__REQUIRED WORK__. Please print every record below exactly as it appears, but leave out the pictures.

(Records contained in a dataset)
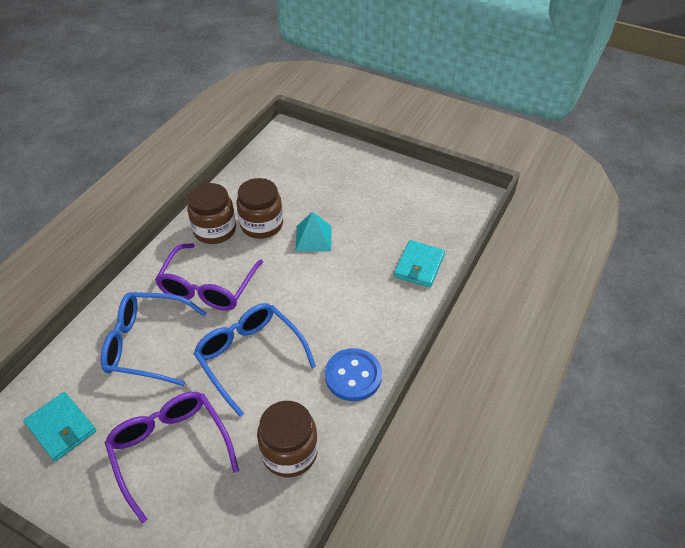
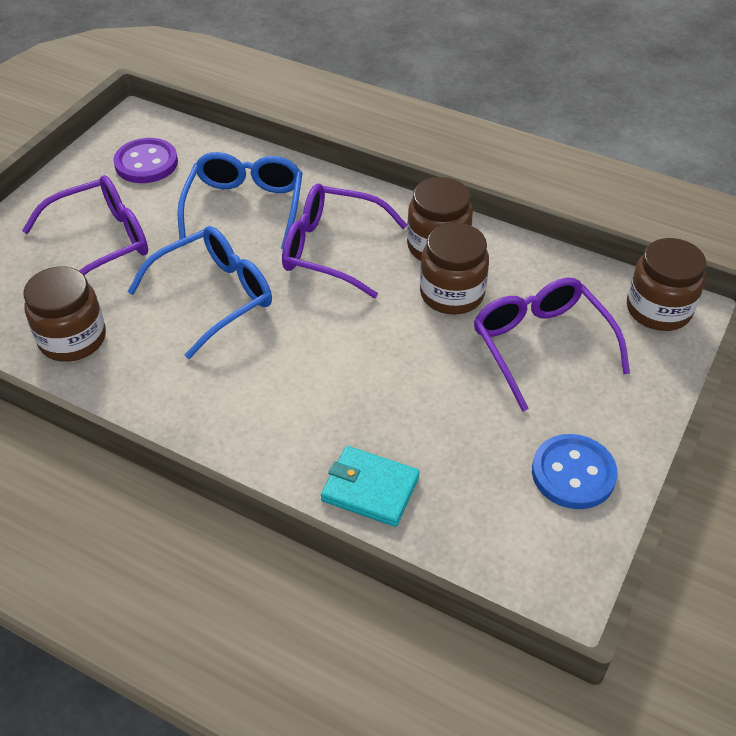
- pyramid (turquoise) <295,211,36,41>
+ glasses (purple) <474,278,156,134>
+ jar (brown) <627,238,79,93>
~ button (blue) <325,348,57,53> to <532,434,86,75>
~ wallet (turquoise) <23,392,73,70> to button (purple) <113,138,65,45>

__OUTPUT FOR THIS EXERCISE__.
- pyramid (turquoise) <295,211,36,41>
+ glasses (purple) <474,278,156,134>
+ jar (brown) <627,238,79,93>
~ button (blue) <325,348,57,53> to <532,434,86,75>
~ wallet (turquoise) <23,392,73,70> to button (purple) <113,138,65,45>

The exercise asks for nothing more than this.